• WORK REQUIRED
The material below contains a line with "pink 1x1 cone [714,236,777,338]" and a line with "grey 1x2 plate". Copy exactly those two lines and all lines between them.
** Opening SOURCE DATA block **
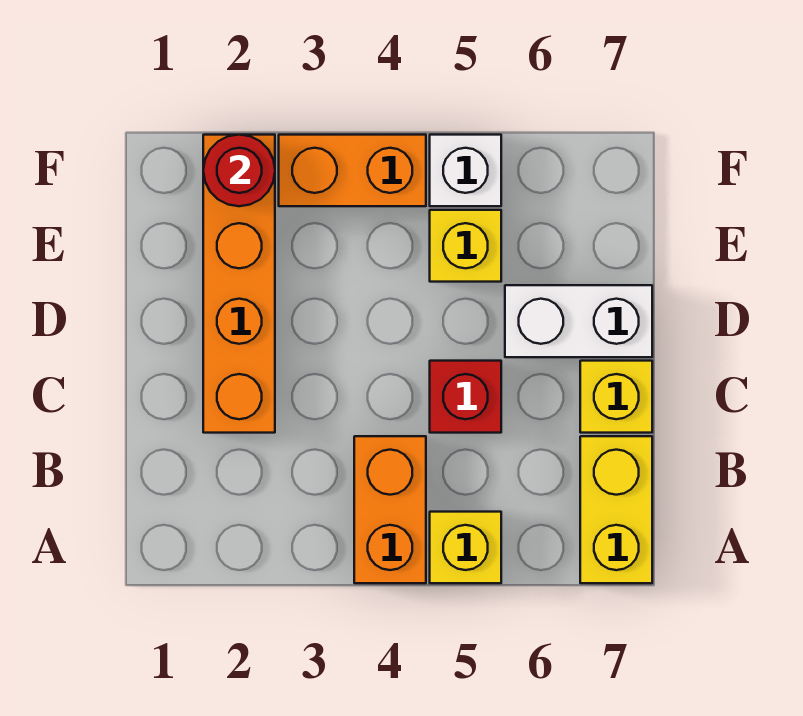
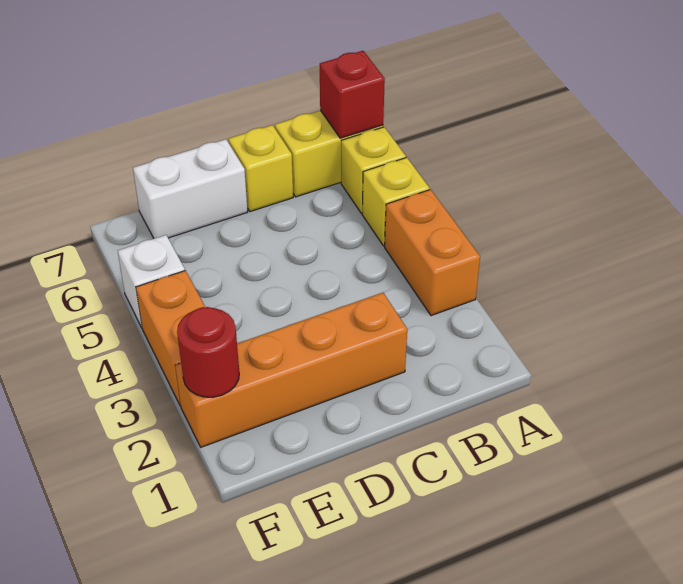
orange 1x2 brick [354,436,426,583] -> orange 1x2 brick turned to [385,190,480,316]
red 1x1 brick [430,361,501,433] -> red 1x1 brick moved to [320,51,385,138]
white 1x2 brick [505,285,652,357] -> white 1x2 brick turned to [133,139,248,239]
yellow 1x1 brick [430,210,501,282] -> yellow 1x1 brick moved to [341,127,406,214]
** Closing SOURCE DATA block **
** Opening SOURCE DATA block **
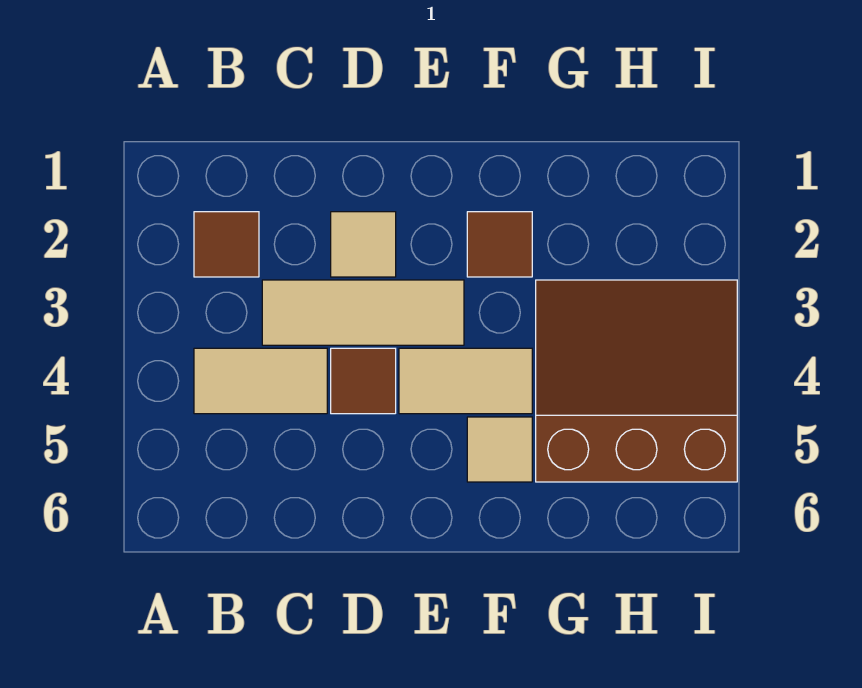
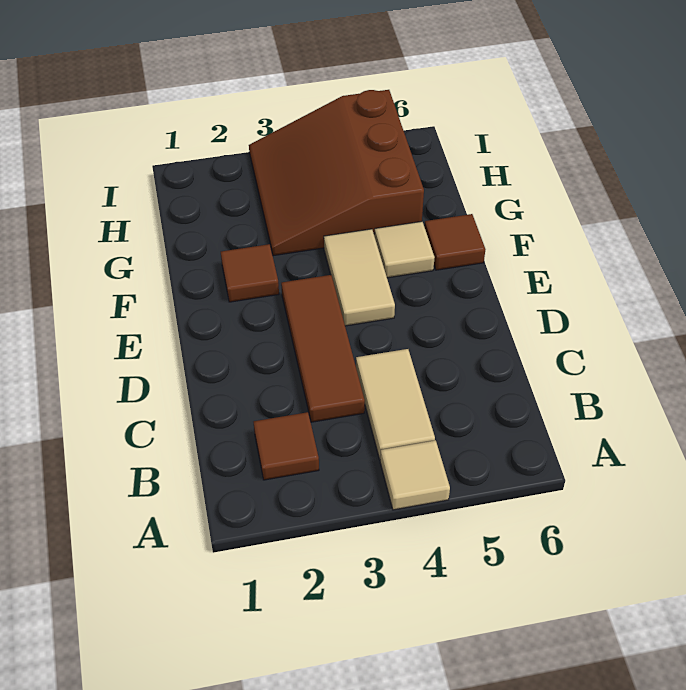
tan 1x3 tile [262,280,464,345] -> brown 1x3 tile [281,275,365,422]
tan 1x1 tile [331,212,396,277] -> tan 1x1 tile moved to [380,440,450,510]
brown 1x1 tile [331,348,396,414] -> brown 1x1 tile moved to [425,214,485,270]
** Closing SOURCE DATA block **
** Opening SOURCE DATA block **
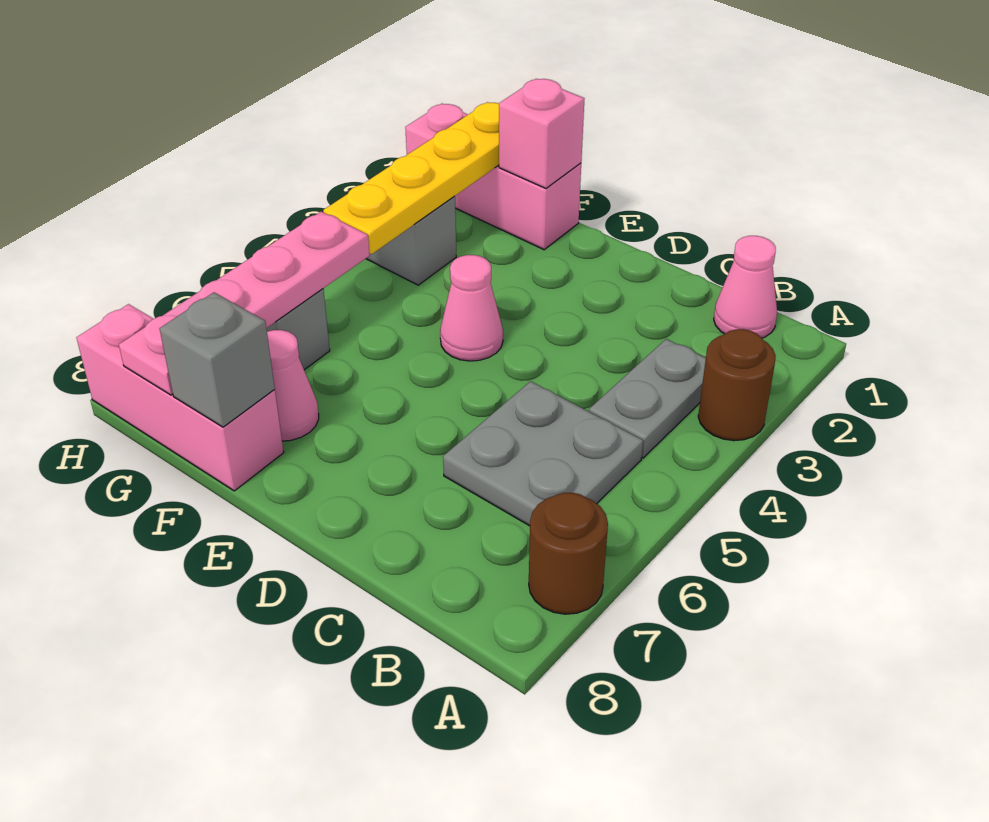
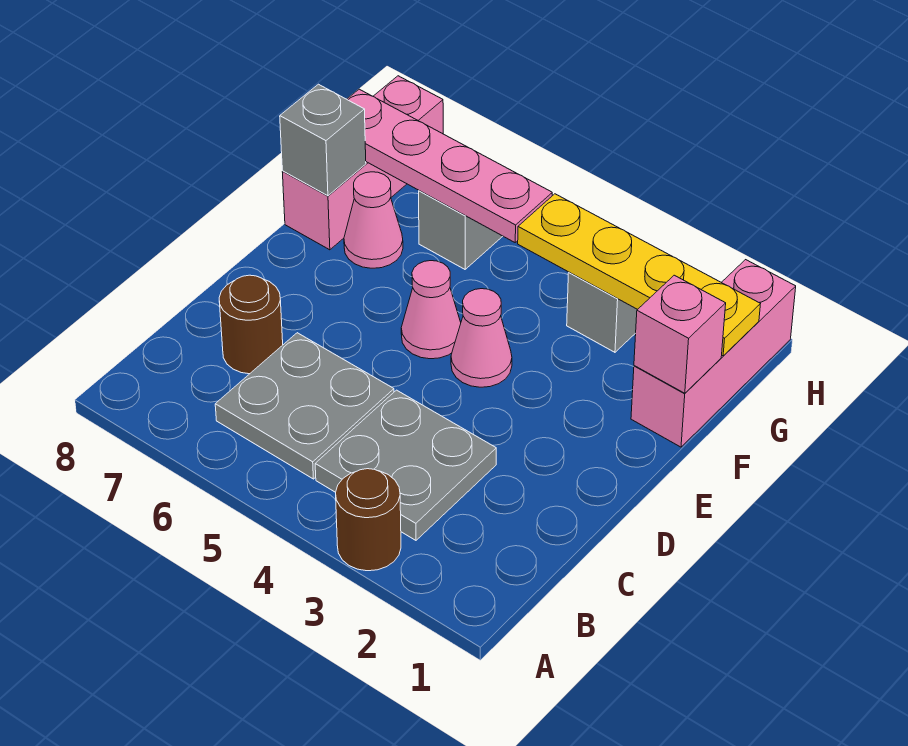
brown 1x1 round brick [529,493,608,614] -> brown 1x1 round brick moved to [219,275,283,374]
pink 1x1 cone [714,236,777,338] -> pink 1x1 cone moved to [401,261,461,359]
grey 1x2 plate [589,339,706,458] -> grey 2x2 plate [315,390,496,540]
** Closing SOURCE DATA block **
• OUTPUT OF THE EXERCISE
pink 1x1 cone [714,236,777,338] -> pink 1x1 cone moved to [401,261,461,359]
grey 1x2 plate [589,339,706,458] -> grey 2x2 plate [315,390,496,540]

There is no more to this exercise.